__Material for this task__.
%%
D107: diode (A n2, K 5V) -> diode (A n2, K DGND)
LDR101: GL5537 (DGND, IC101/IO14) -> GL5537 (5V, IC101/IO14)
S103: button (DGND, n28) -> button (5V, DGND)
%%
%%
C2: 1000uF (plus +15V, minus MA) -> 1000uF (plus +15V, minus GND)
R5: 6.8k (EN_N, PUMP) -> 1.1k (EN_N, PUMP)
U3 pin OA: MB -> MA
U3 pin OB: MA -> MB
%%
__What the task requires__. Check each line of the listing above for the word "DGND". Then state how many lines have it, and nothing further.

__Result of this task__. 3